Give back exactly the lines running from the line with "461 to 363 137" to the end of the entries, and only those lines.

_Scene edit records_.
*** Block opens ***

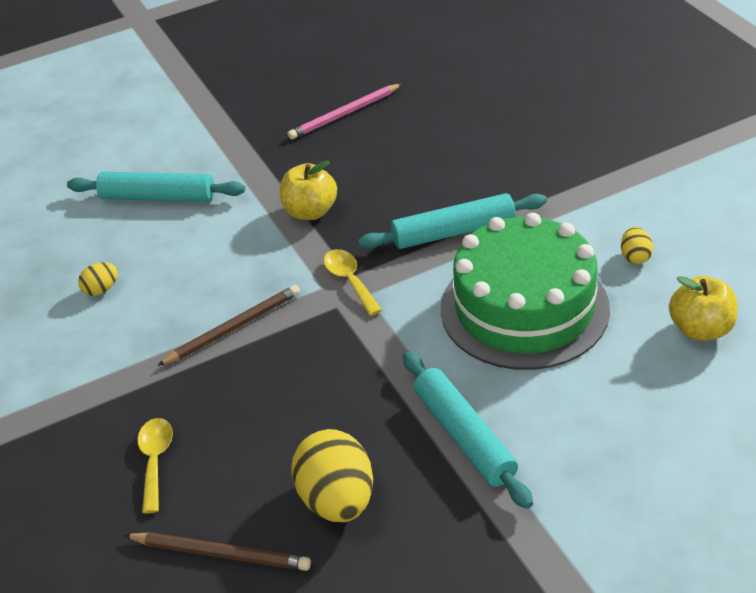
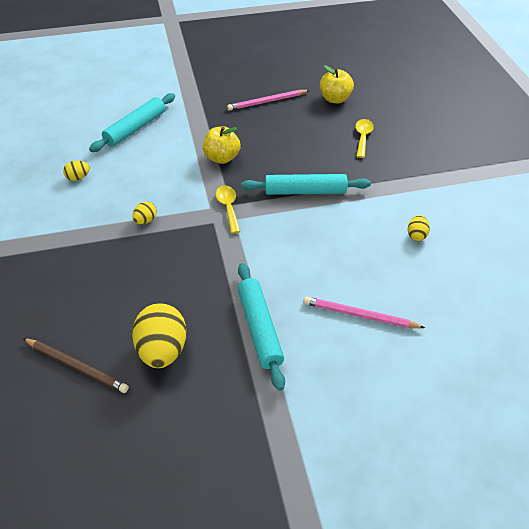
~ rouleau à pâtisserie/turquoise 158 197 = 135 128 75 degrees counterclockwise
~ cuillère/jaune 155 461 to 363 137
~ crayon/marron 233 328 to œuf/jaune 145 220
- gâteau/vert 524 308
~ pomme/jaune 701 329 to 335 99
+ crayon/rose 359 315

*** Block closes ***

_EXERCISE RESPONSE_.
~ cuillère/jaune 155 461 to 363 137
~ crayon/marron 233 328 to œuf/jaune 145 220
- gâteau/vert 524 308
~ pomme/jaune 701 329 to 335 99
+ crayon/rose 359 315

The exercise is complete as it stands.